DATASET EXCERPTS ▸
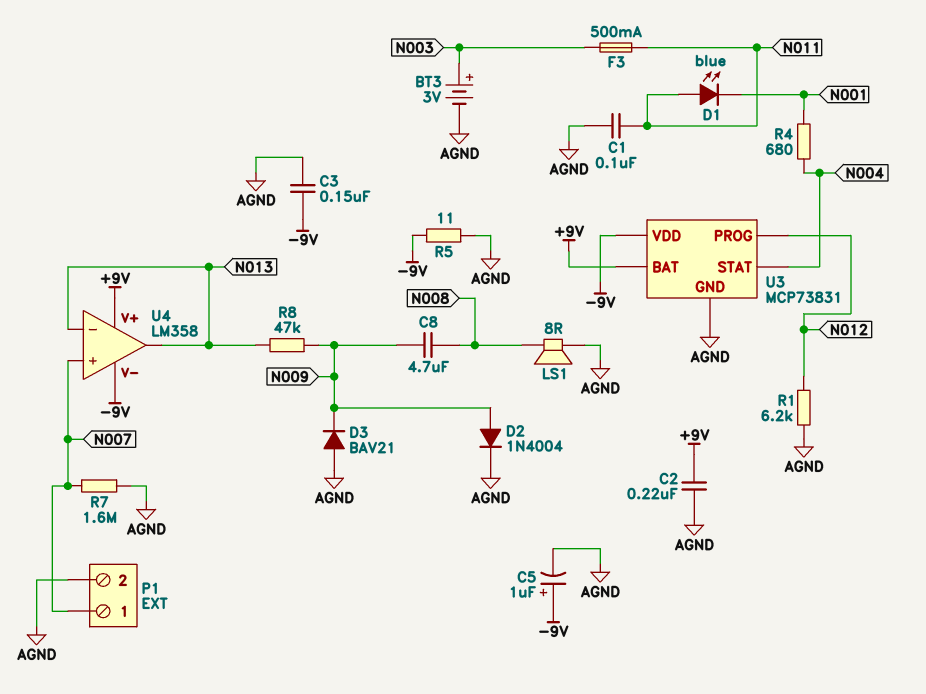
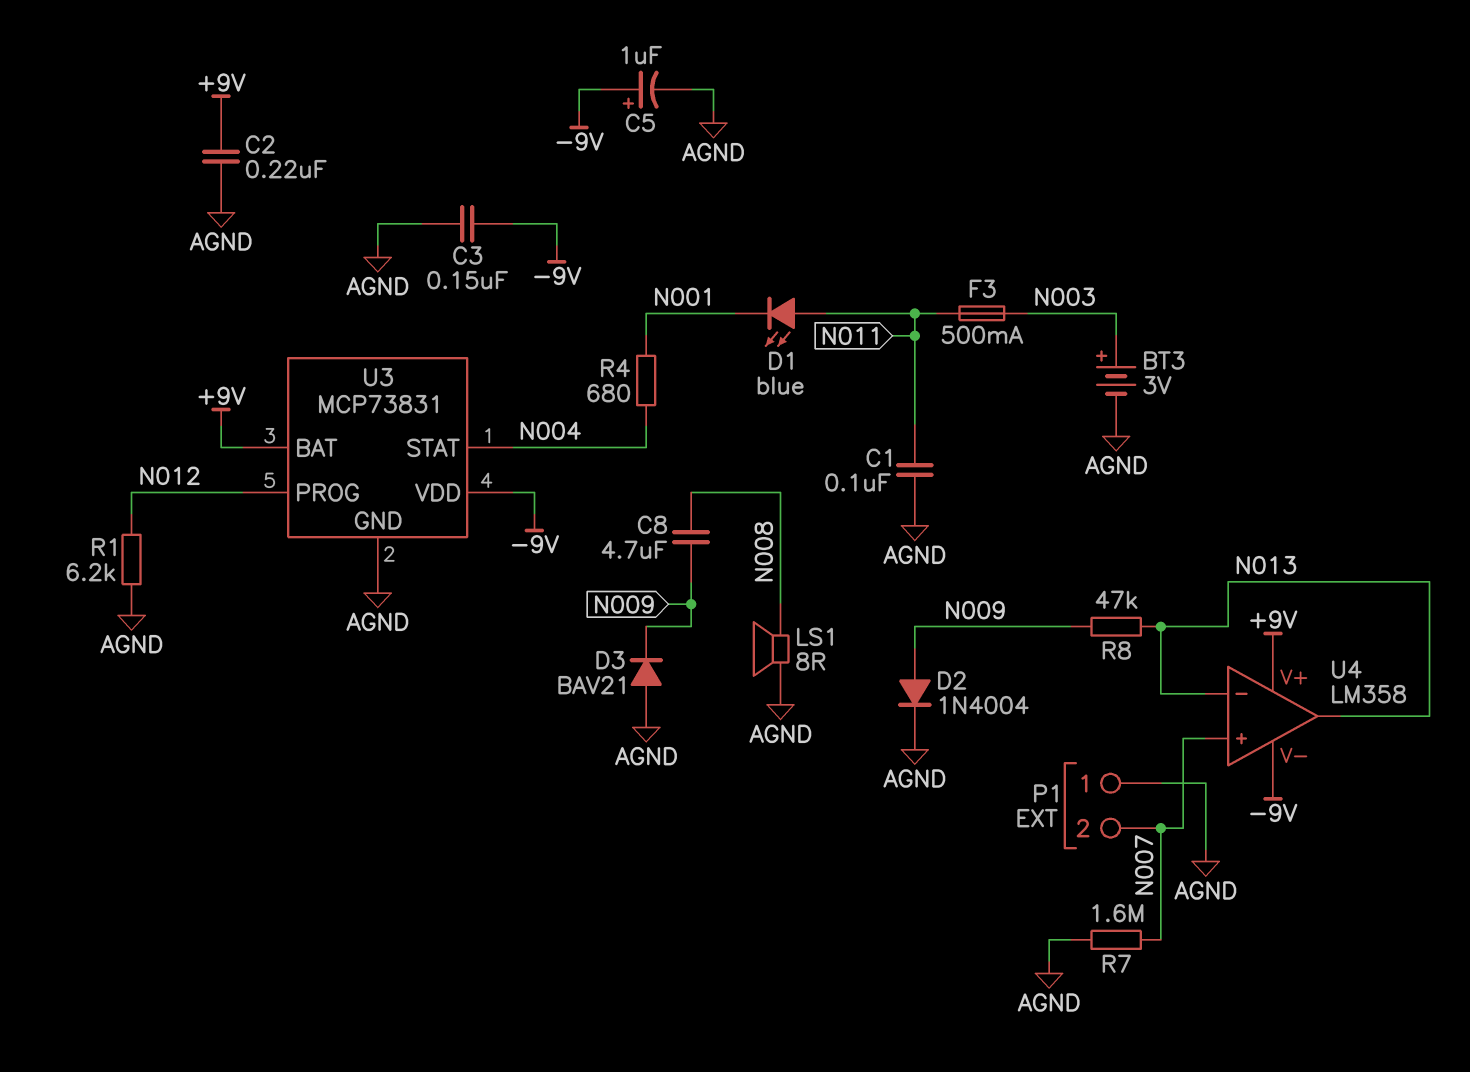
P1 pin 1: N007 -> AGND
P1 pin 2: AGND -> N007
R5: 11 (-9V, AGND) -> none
---
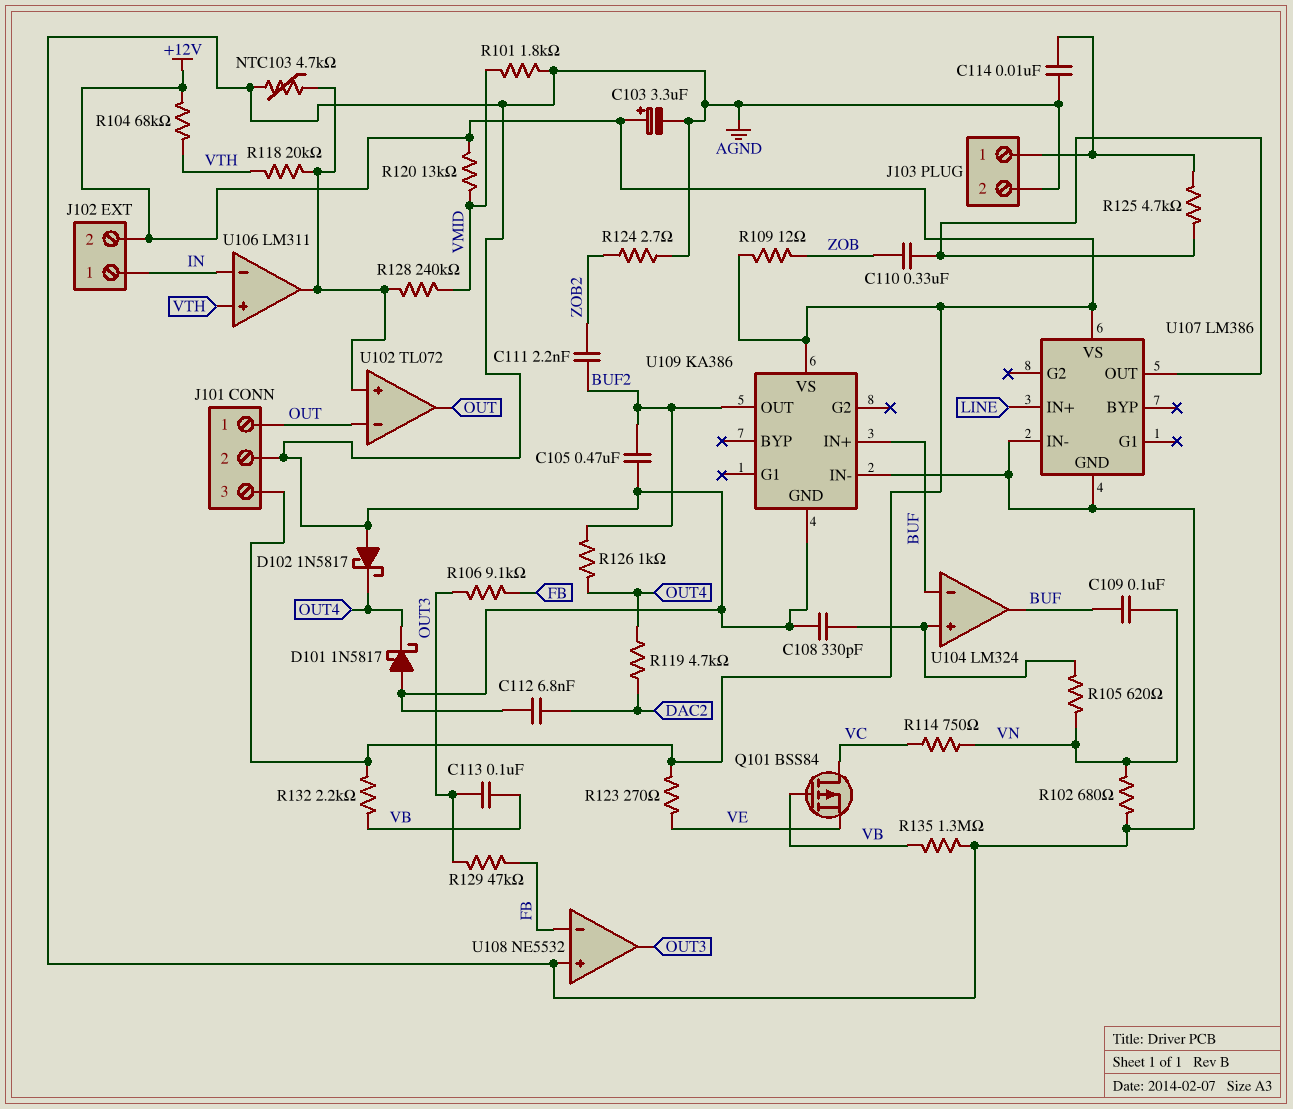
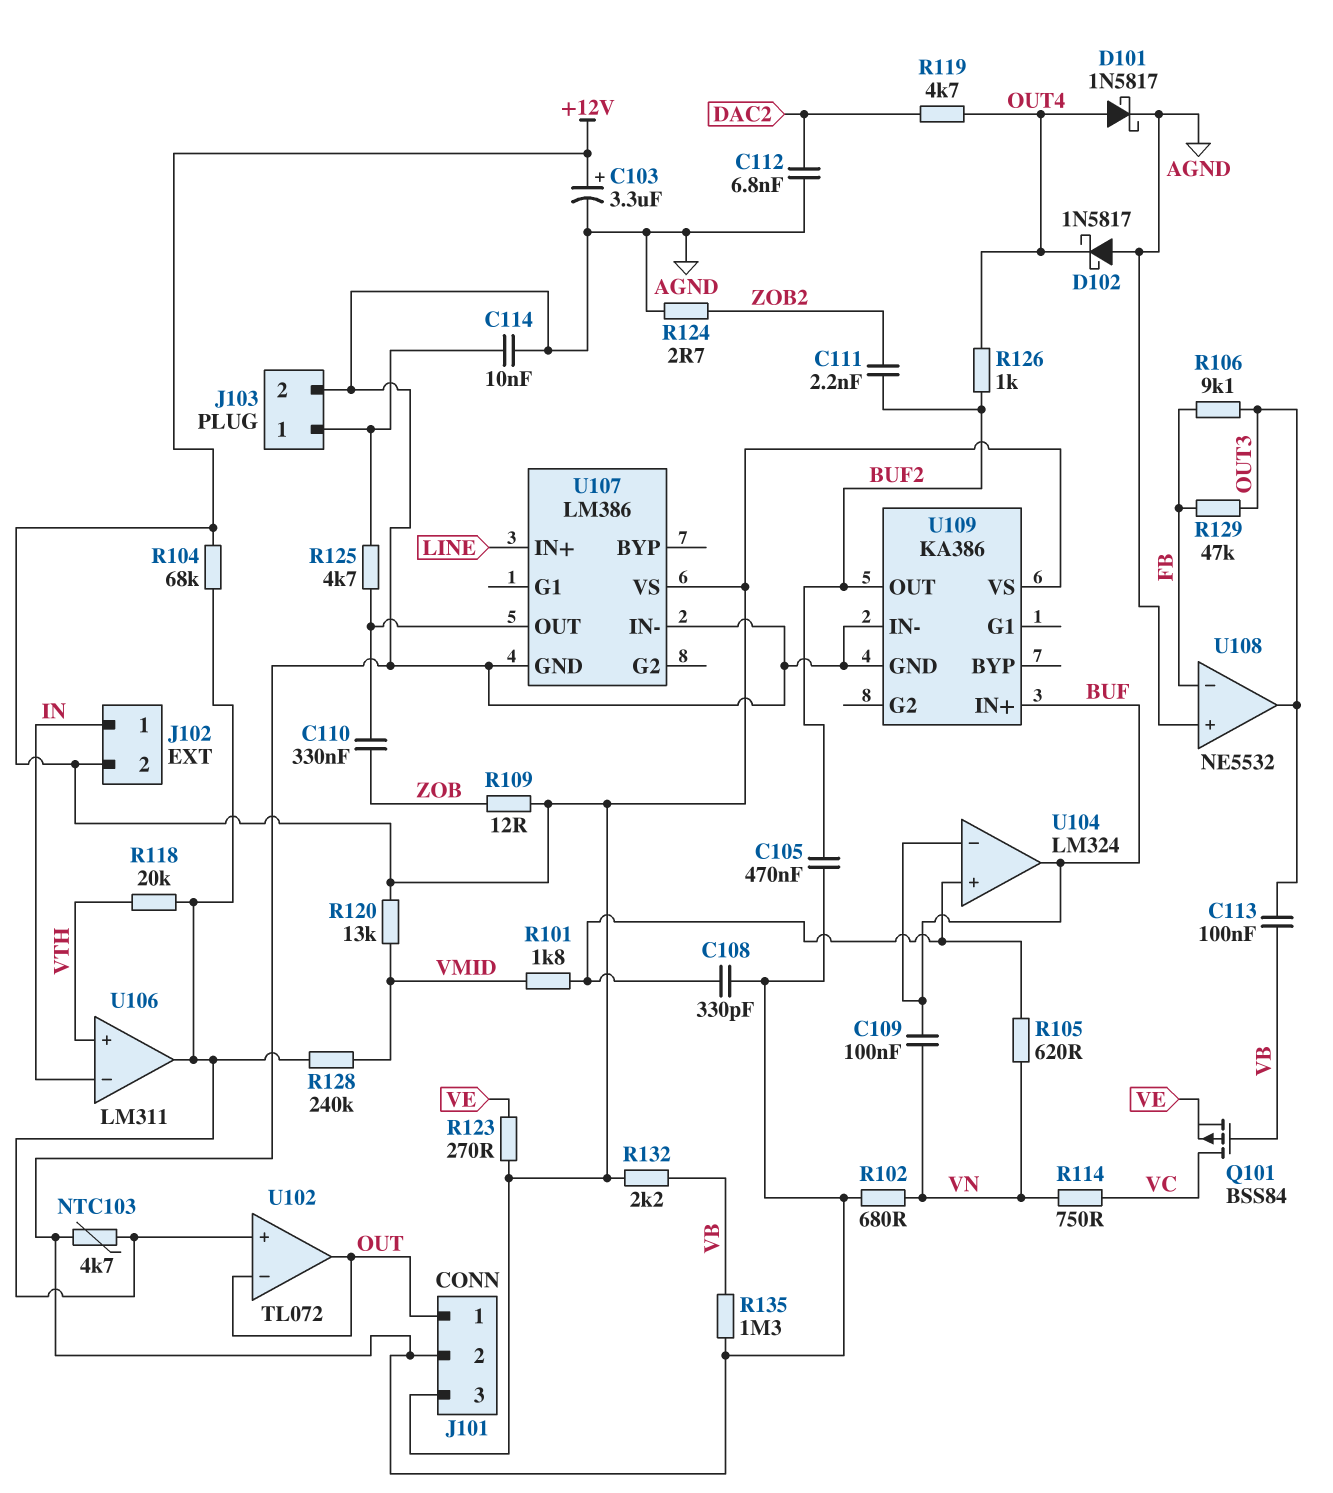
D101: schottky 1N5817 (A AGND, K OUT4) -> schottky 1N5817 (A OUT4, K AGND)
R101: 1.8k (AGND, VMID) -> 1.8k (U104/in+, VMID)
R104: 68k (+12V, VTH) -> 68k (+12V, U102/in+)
--
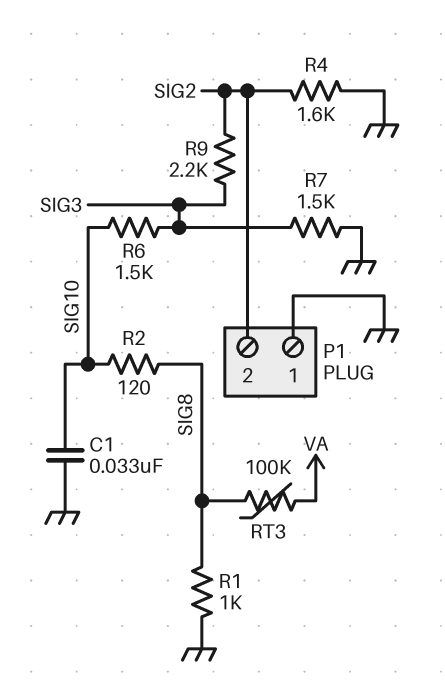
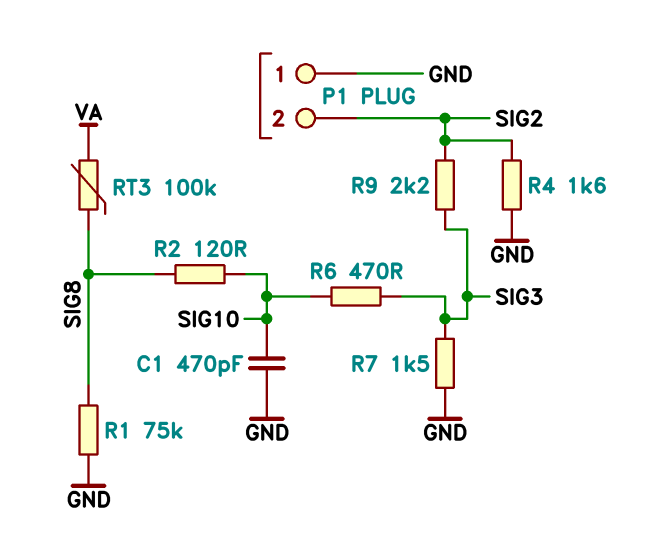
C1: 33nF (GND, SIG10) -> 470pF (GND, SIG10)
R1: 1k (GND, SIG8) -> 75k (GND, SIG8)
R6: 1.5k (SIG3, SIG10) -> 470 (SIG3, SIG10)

TASK OBJECTIVE ▸ Which lines above run from the one containing "R1: 1k (GND, SIG8) -> 75k (GND, SIG8)" to the one containing "R6: 1.5k (SIG3, SIG10) -> 470 (SIG3, SIG10)"? Give them again exactly, both ends included.

COMPLETED EXERCISE ▸
R1: 1k (GND, SIG8) -> 75k (GND, SIG8)
R6: 1.5k (SIG3, SIG10) -> 470 (SIG3, SIG10)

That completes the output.